## What is being asked:
Reproduce the listing word for word, leaving every picture behind.

## Collected material:
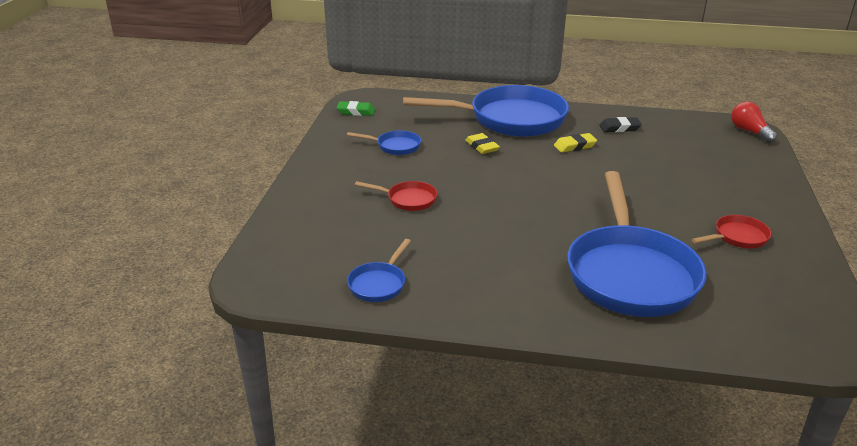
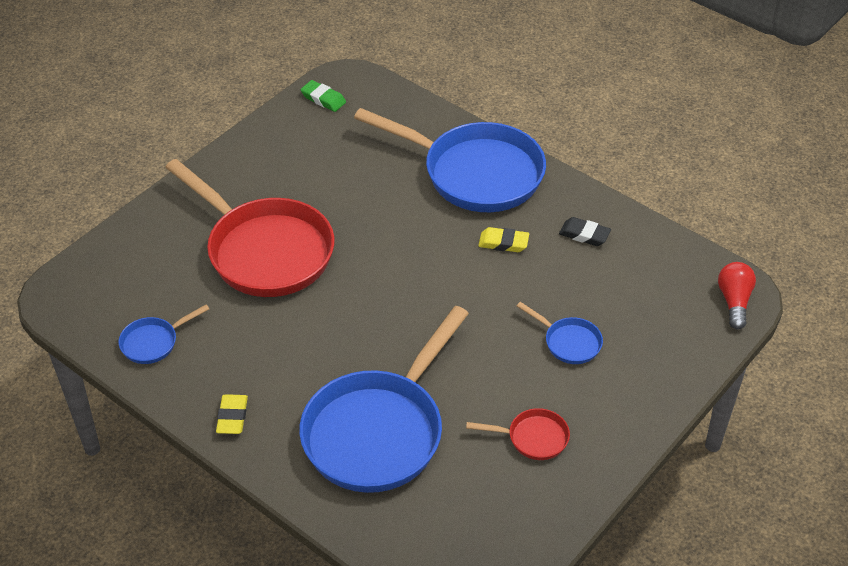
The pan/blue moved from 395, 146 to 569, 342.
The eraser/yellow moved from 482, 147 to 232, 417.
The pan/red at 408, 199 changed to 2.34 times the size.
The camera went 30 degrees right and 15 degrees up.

## Finished task:
The pan/blue moved from 395, 146 to 569, 342.
The eraser/yellow moved from 482, 147 to 232, 417.
The pan/red at 408, 199 changed to 2.34 times the size.
The camera went 30 degrees right and 15 degrees up.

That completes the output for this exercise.